Given entries

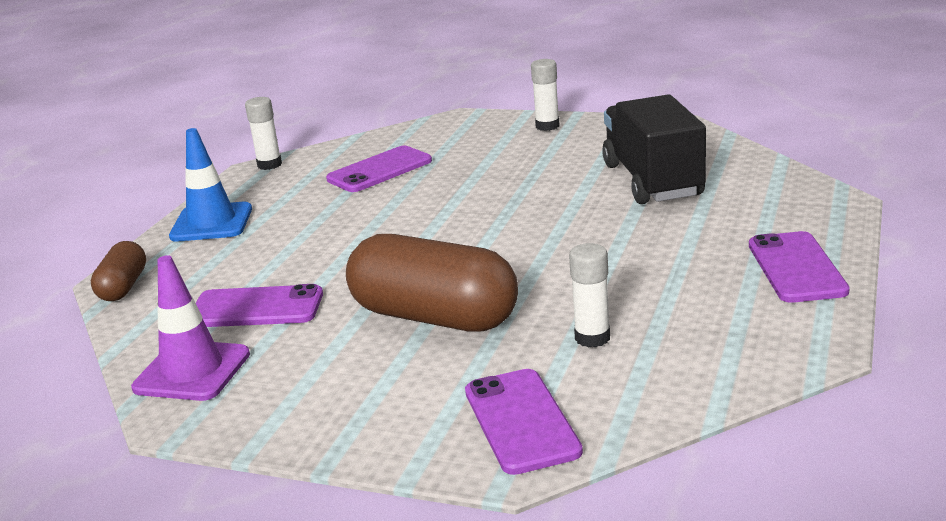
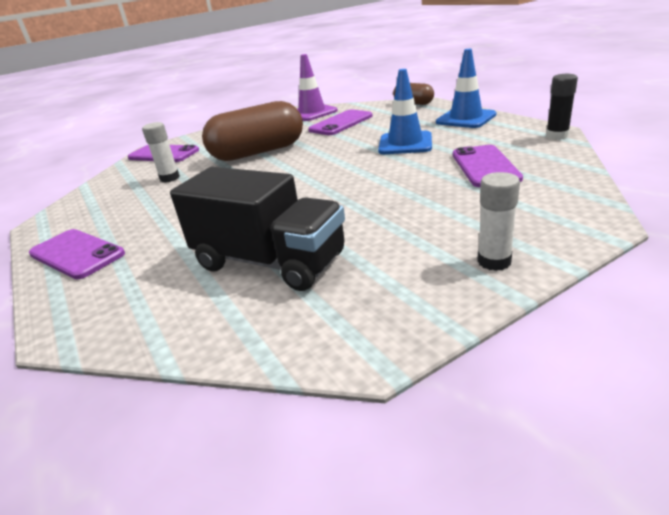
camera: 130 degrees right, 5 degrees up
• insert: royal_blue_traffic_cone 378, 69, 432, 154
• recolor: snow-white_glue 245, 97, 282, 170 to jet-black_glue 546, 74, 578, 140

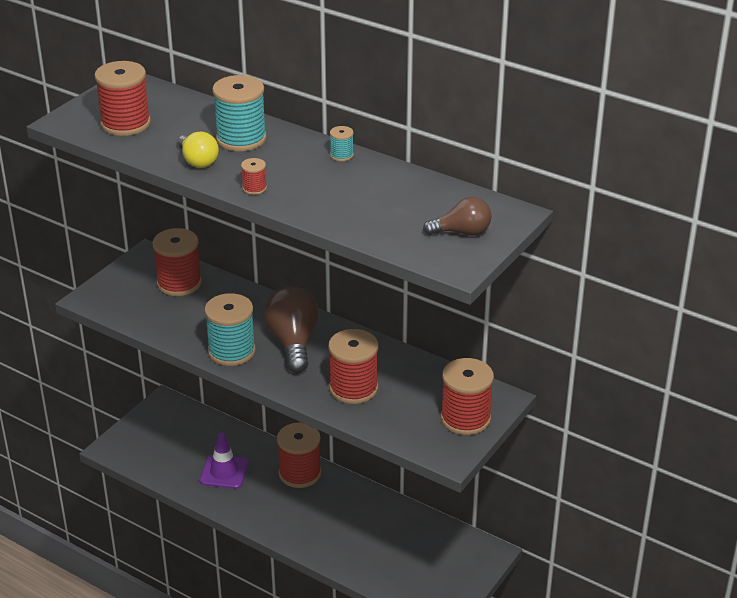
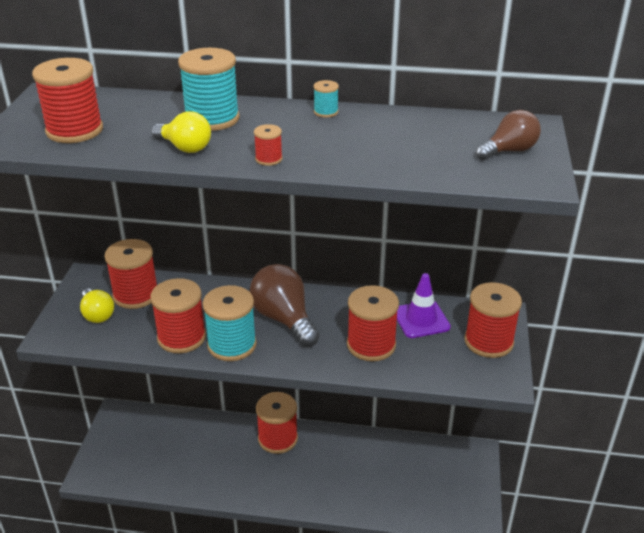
camera: 25 degrees left, 0 degrees up
• insert: yellow_bulb 80, 289, 114, 323
• insert: red_reel_of_thread 150, 278, 206, 353
• move: violet_traffic_cone 200, 433, 249, 489 to 397, 273, 451, 338

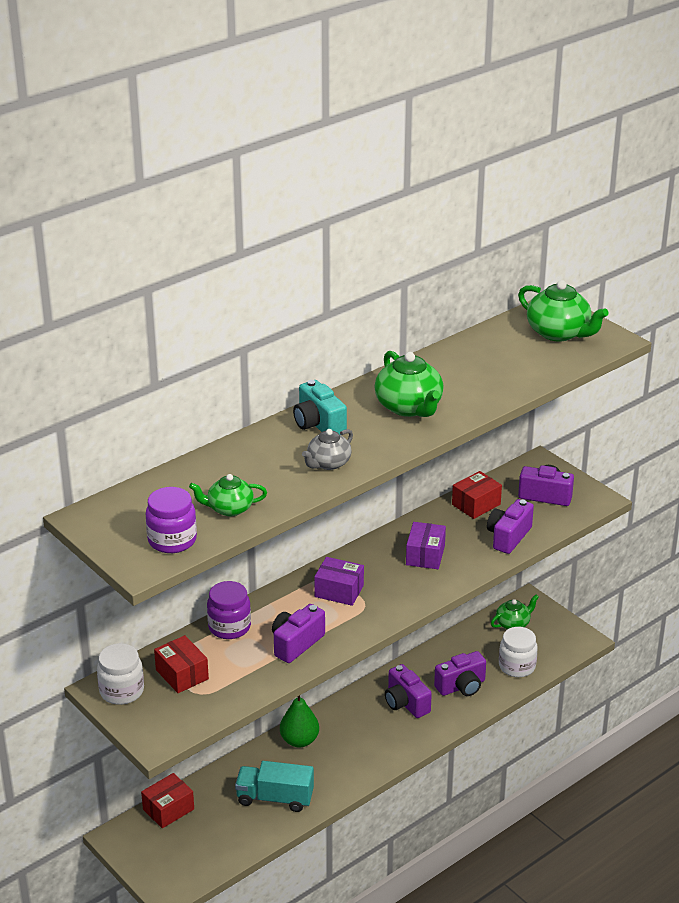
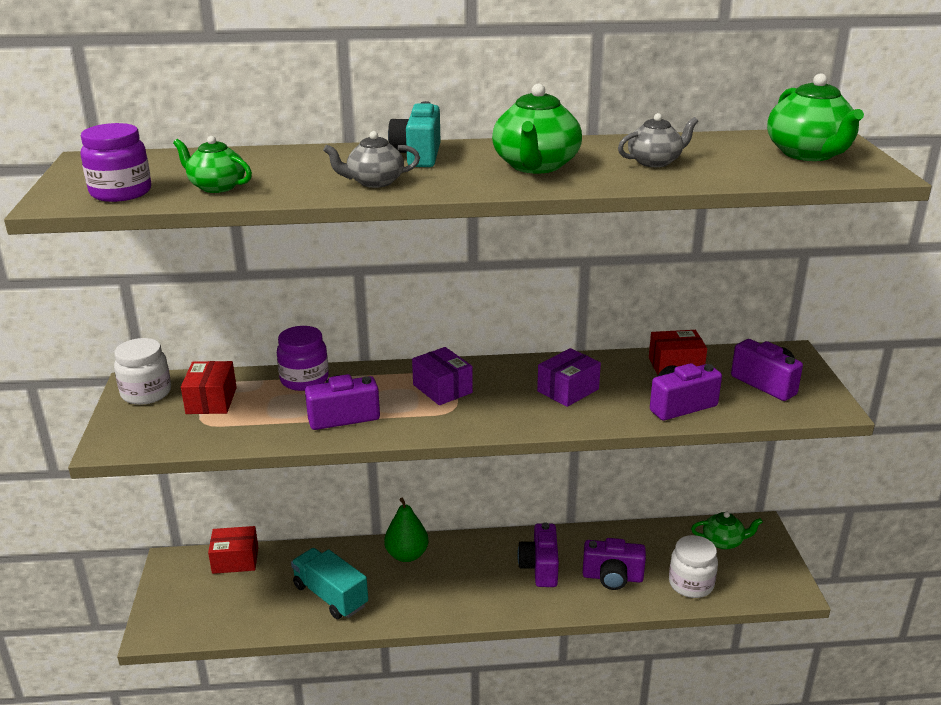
camera: 35 degrees right, 5 degrees down
• insert: grey_teapot 618, 113, 698, 167

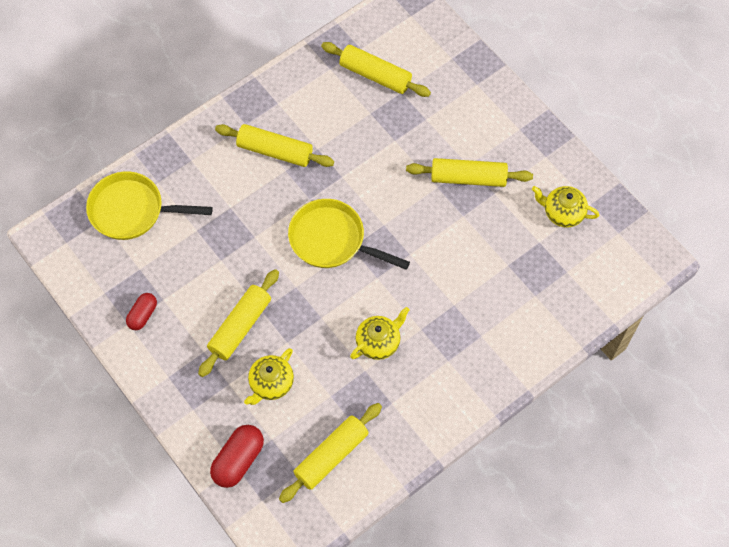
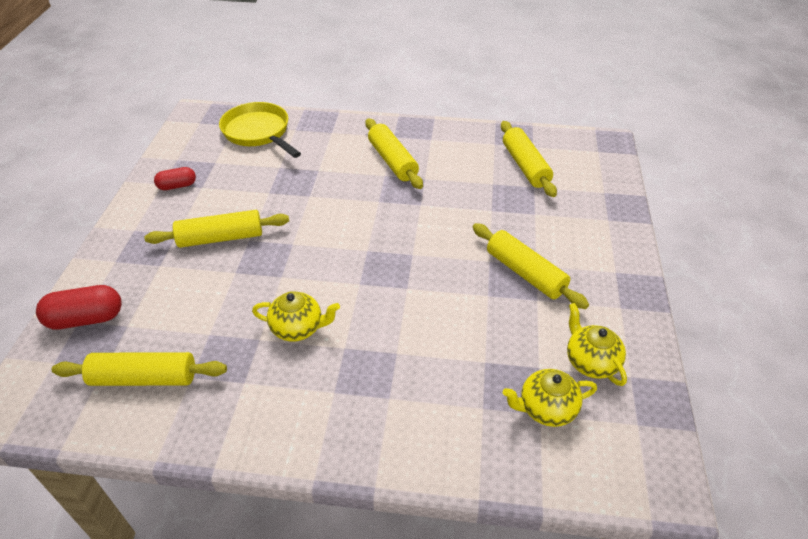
camera: 45 degrees right, 20 degrees down
• delete: yellow_frying_pan 288, 199, 410, 270
• move: yellow_teapot 244, 348, 294, 405 to 503, 369, 597, 427

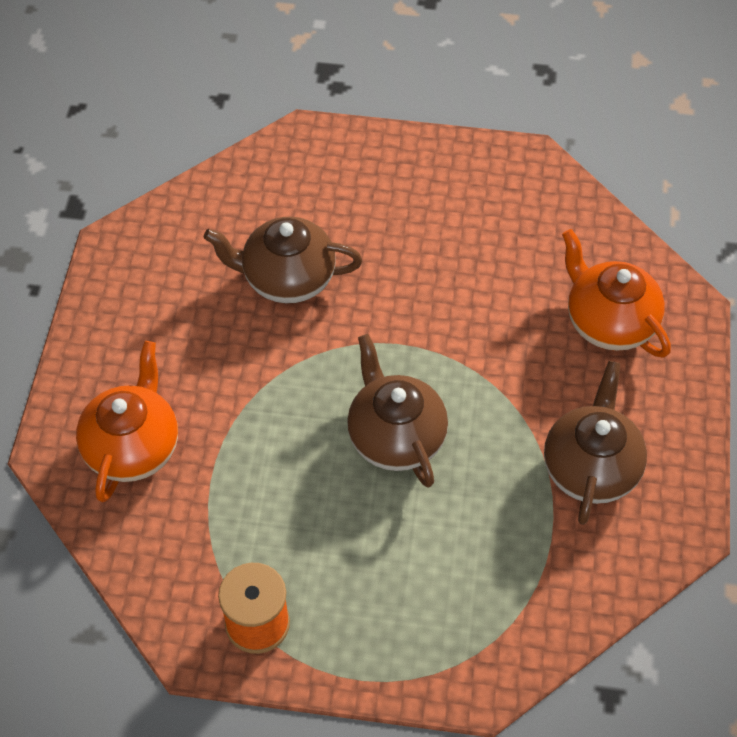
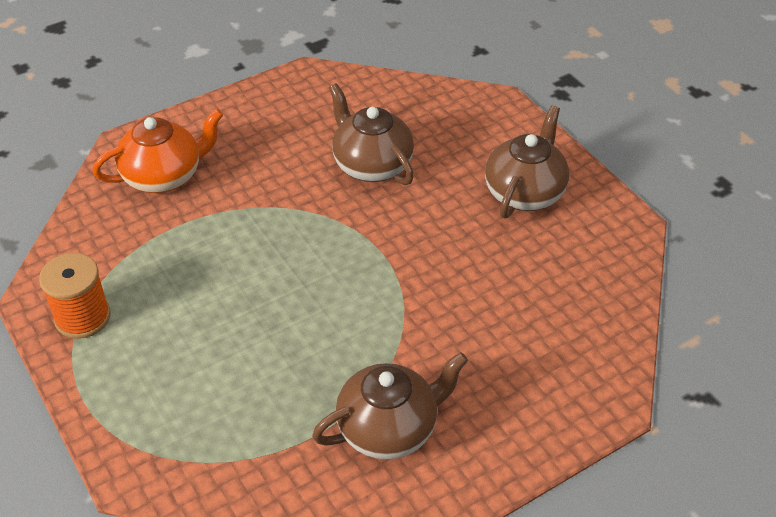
camera: 50 degrees right, 10 degrees down
• delete: orange-coloured_teapot 562, 229, 671, 358
• move: brown_teapot 347, 334, 448, 488 to 485, 105, 569, 218

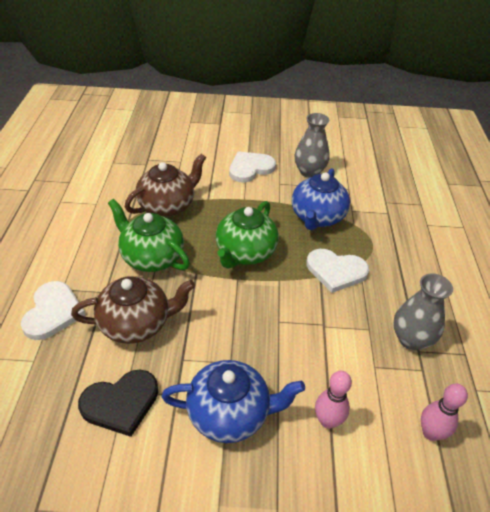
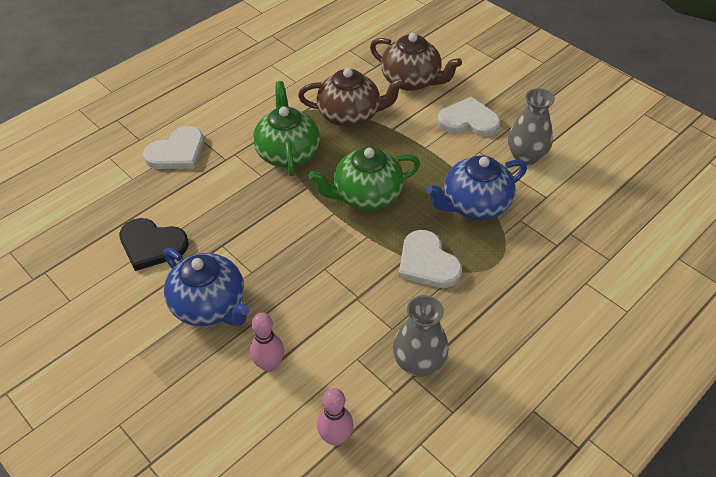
camera: 45 degrees right, 5 degrees up
• move: brown_teapot 71, 276, 195, 344 to 370, 33, 462, 91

Task requirements
What you give back should be exactly the lines from the line holding "229, 671, 358" through the final line of the material, both ends included, and please leave out the pictures.

Task result
• delete: orange-coloured_teapot 562, 229, 671, 358
• move: brown_teapot 347, 334, 448, 488 to 485, 105, 569, 218

camera: 45 degrees right, 5 degrees up
• move: brown_teapot 71, 276, 195, 344 to 370, 33, 462, 91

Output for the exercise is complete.